**Written task**: Show each line of the data below that contains the string "beyond", treating uppercase and lowercase as different.

**Supplied data**:
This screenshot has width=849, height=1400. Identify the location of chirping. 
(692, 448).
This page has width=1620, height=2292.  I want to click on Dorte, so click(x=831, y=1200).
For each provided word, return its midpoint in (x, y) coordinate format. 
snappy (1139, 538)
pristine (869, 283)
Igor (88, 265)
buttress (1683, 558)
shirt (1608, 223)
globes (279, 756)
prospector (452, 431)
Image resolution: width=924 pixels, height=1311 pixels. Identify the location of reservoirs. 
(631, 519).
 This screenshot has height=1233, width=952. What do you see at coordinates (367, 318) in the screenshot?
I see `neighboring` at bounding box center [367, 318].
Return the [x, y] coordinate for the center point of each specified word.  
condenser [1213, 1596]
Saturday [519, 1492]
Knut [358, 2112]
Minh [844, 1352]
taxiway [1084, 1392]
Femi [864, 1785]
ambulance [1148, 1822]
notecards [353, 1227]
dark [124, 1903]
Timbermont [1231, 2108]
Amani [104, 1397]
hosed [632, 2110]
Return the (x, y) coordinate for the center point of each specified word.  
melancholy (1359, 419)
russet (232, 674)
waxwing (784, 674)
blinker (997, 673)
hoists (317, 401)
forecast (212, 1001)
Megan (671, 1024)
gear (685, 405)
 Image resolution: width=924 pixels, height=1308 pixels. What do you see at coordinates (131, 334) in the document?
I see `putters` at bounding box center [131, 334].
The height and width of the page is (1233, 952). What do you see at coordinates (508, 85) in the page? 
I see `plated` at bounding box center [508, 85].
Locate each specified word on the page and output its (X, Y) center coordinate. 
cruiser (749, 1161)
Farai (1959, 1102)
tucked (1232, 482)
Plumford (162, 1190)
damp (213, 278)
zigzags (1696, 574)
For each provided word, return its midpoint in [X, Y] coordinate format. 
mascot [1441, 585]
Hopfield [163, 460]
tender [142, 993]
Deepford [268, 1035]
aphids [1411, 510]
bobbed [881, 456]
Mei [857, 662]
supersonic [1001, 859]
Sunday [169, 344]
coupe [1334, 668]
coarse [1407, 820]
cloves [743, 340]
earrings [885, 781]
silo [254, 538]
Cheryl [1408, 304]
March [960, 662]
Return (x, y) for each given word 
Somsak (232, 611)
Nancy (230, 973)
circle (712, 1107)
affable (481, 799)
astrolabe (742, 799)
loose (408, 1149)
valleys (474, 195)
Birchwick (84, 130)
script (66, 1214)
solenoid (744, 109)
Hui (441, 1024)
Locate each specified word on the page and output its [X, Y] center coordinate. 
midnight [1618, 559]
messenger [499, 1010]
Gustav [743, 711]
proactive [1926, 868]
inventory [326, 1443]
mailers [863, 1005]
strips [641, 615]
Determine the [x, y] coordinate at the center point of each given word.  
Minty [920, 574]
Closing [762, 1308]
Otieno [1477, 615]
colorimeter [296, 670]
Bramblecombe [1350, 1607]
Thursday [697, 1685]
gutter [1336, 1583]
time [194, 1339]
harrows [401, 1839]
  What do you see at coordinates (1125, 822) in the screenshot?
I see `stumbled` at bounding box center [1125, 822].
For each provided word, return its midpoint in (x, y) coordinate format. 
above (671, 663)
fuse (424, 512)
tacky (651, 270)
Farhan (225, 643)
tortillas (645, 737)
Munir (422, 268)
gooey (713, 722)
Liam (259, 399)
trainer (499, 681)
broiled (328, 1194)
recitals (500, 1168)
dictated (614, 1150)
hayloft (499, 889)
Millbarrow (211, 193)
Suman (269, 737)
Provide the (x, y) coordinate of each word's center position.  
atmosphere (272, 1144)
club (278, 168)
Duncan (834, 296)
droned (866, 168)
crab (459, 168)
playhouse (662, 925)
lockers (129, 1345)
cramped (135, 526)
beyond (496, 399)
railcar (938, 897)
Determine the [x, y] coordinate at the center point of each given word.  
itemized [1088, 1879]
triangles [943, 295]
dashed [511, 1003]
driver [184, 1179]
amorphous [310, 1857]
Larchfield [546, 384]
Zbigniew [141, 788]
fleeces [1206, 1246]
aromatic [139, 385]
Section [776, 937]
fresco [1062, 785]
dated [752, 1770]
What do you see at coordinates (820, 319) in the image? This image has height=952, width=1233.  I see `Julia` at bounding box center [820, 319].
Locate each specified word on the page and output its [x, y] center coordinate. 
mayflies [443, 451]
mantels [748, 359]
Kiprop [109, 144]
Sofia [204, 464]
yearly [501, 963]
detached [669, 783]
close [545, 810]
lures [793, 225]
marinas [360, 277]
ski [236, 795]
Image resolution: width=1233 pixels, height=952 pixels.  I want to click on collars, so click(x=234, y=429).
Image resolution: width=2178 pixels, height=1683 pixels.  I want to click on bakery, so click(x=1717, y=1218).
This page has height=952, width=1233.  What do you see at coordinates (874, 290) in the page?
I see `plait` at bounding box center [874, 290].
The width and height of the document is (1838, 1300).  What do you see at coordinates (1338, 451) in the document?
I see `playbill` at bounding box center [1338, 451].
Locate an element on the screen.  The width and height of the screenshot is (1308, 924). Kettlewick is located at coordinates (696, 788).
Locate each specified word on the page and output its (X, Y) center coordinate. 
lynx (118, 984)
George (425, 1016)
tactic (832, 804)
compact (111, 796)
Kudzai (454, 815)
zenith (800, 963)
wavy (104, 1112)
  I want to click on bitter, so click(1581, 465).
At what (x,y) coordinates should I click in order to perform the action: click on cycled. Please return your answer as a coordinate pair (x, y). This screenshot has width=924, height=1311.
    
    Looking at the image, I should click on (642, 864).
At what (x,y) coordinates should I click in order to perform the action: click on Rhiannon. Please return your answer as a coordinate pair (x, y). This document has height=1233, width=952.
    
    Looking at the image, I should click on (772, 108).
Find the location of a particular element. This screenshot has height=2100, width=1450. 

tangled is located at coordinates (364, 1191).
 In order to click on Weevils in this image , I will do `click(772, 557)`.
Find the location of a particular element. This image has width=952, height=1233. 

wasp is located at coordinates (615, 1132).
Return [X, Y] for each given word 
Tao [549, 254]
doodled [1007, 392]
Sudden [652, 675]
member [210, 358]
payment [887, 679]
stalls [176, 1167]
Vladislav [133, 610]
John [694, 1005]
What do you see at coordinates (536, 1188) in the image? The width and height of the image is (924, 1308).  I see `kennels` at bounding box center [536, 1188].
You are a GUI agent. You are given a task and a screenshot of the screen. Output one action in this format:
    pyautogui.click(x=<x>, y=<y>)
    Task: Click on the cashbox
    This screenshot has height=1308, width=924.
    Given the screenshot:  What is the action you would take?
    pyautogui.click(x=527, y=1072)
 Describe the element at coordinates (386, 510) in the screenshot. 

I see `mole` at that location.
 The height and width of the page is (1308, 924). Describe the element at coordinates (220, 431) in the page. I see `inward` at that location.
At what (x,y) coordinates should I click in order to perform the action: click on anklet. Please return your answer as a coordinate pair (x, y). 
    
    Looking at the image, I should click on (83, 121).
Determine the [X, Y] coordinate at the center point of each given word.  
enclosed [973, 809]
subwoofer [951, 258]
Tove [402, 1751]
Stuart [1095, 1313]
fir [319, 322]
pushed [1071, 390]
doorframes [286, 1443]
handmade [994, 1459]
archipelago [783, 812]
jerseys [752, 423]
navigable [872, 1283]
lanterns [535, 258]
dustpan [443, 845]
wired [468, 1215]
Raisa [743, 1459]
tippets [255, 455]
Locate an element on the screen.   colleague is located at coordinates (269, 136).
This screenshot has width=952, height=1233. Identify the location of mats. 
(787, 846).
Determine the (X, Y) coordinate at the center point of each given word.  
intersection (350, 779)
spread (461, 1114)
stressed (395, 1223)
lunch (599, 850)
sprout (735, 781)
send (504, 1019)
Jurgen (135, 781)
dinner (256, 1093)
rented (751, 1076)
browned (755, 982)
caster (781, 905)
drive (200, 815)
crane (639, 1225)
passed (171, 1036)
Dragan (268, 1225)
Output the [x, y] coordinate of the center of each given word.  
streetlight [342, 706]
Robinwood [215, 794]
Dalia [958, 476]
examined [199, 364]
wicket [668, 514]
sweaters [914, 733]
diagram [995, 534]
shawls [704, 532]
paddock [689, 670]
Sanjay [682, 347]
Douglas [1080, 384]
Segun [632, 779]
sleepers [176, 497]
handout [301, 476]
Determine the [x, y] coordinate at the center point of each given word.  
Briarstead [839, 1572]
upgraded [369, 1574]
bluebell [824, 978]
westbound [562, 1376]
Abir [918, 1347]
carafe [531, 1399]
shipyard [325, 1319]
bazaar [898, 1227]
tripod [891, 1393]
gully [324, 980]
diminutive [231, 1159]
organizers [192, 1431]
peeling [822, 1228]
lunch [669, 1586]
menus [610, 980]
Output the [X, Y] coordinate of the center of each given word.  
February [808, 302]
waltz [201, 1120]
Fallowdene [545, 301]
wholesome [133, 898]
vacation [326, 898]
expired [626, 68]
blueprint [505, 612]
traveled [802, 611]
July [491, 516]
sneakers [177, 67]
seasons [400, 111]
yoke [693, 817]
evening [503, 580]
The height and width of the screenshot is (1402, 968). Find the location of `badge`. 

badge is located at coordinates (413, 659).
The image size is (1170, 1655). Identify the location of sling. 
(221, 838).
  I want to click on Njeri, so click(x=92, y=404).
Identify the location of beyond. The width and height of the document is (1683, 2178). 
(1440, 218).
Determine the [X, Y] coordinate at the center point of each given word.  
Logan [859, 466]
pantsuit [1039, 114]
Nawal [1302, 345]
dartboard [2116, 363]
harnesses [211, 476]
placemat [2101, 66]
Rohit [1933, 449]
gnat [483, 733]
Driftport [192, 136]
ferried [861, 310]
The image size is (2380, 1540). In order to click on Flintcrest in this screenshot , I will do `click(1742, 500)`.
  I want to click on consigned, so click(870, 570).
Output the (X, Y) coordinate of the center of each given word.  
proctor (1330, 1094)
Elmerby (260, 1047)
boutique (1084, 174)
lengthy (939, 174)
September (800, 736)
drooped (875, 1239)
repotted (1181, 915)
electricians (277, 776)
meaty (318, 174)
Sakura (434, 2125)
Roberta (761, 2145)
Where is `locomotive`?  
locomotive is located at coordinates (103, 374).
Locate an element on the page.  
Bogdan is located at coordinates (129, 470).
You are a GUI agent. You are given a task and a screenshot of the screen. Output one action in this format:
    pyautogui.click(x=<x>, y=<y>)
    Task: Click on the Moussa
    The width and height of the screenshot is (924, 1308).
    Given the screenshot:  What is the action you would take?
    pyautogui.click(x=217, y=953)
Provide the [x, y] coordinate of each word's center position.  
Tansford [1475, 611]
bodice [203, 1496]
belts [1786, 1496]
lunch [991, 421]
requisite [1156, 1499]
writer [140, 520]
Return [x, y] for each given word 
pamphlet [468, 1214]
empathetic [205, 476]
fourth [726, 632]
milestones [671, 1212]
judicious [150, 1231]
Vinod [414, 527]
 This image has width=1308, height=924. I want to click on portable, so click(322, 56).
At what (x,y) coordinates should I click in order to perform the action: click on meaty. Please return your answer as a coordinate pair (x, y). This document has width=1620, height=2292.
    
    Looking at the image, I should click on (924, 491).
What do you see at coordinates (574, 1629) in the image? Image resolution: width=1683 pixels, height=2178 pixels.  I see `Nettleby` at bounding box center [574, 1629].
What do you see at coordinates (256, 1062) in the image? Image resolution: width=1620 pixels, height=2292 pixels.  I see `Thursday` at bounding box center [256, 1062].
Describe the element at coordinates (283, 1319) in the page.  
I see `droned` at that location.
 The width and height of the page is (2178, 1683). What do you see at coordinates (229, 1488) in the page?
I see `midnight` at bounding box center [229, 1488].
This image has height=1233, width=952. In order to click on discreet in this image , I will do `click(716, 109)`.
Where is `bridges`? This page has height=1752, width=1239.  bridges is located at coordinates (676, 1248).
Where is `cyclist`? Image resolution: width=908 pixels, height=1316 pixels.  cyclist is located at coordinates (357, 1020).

**The result**:
beyond (496, 399)
Identify the location of beyond. The width and height of the document is (1683, 2178). 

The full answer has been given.